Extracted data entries
---+---

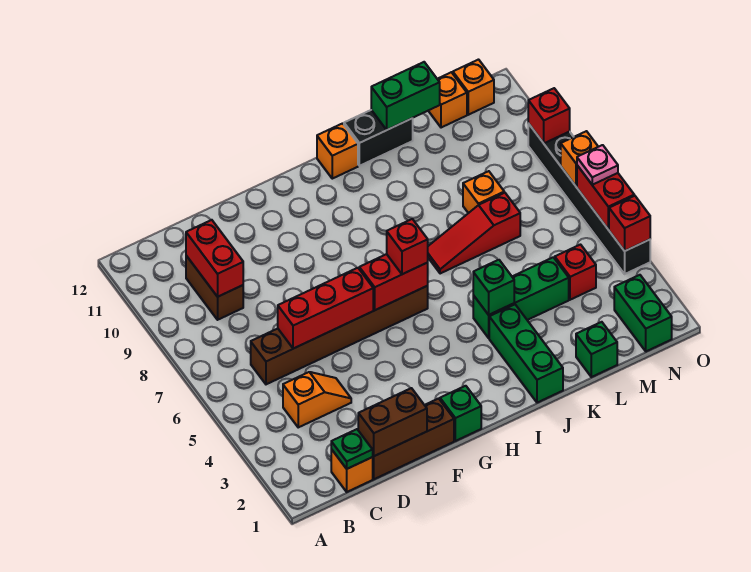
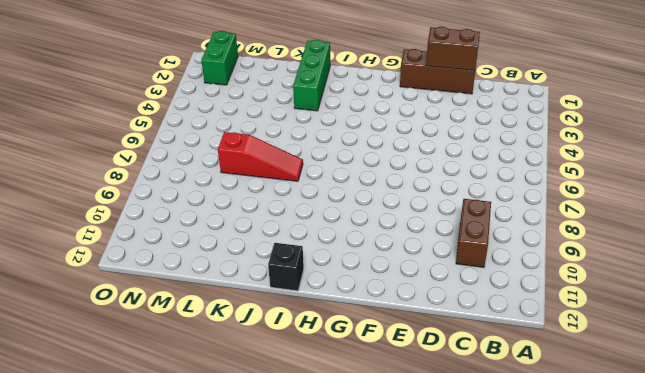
black brick I12 level 1 -> orange brick I12 level 1
none -> orange brick C1 level 1
none -> orange slope C4:D4 level 1 top C
none -> brown brick C6:H6 level 1
none -> green brick G1 level 1

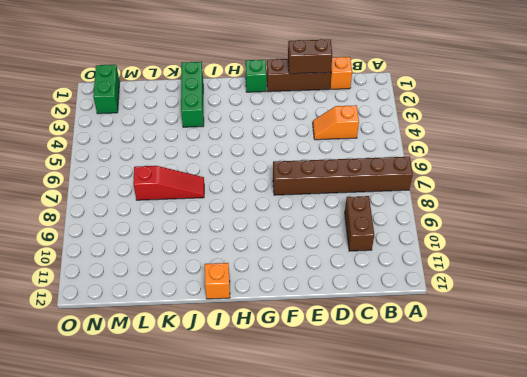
brown brick A7:F7 level 1 -> brown brick C6:H6 level 1
none -> green brick J4:L4 level 1
none -> black brick J12:K12 level 1
none -> green brick L1 level 1
none -> orange brick L8 level 1

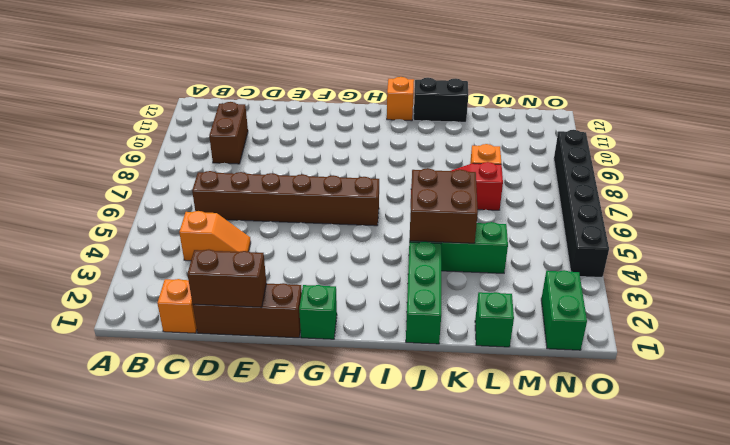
brown brick J4:K5 level 2 -> green brick J4 level 2
none -> red brick M4 level 1
none -> orange brick M12 level 1
none -> orange brick N12 level 1
none -> green plate C1 level 2

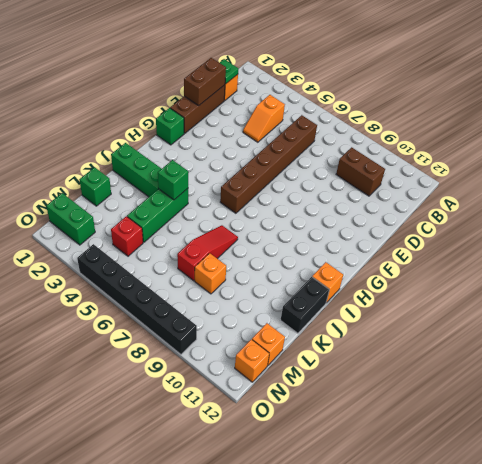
none -> red brick C9:C10 level 2
none -> red brick D6:F6 level 2
none -> red brick G6:H6 level 2
none -> green brick K12:L12 level 2

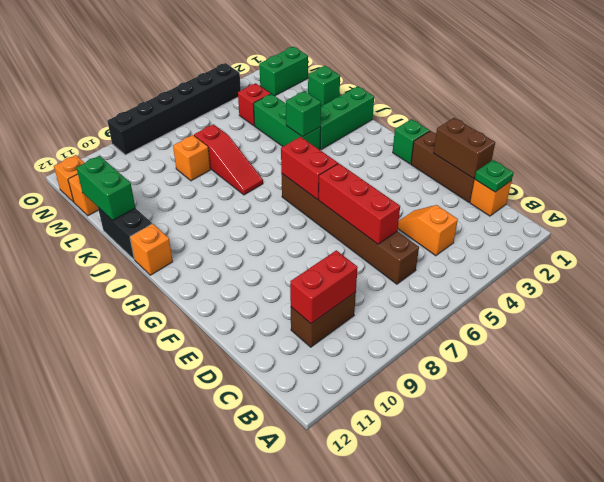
none -> red brick O4 level 2
none -> red brick O5:O6 level 2
none -> orange brick O7 level 2
none -> red brick O9 level 2

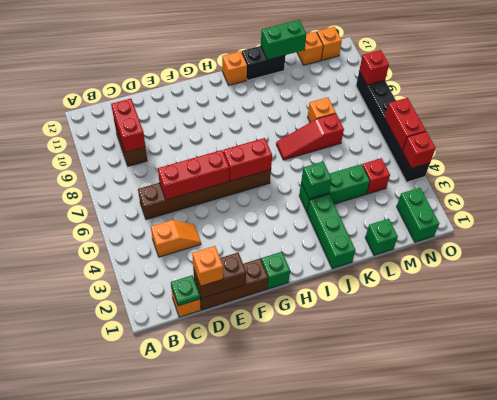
orange brick D1 level 3 -> orange brick O7 level 2
none -> red brick H6 level 3
none -> pink plate O6 level 3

---+---

◆ Activity ◆
Output the entries exactly and keep every picture out of them.

◆ Completed exercise ◆
black brick I12 level 1 -> orange brick I12 level 1
none -> orange brick C1 level 1
none -> orange slope C4:D4 level 1 top C
none -> brown brick C6:H6 level 1
none -> green brick G1 level 1

brown brick A7:F7 level 1 -> brown brick C6:H6 level 1
none -> green brick J4:L4 level 1
none -> black brick J12:K12 level 1
none -> green brick L1 level 1
none -> orange brick L8 level 1

brown brick J4:K5 level 2 -> green brick J4 level 2
none -> red brick M4 level 1
none -> orange brick M12 level 1
none -> orange brick N12 level 1
none -> green plate C1 level 2

none -> red brick C9:C10 level 2
none -> red brick D6:F6 level 2
none -> red brick G6:H6 level 2
none -> green brick K12:L12 level 2

none -> red brick O4 level 2
none -> red brick O5:O6 level 2
none -> orange brick O7 level 2
none -> red brick O9 level 2

orange brick D1 level 3 -> orange brick O7 level 2
none -> red brick H6 level 3
none -> pink plate O6 level 3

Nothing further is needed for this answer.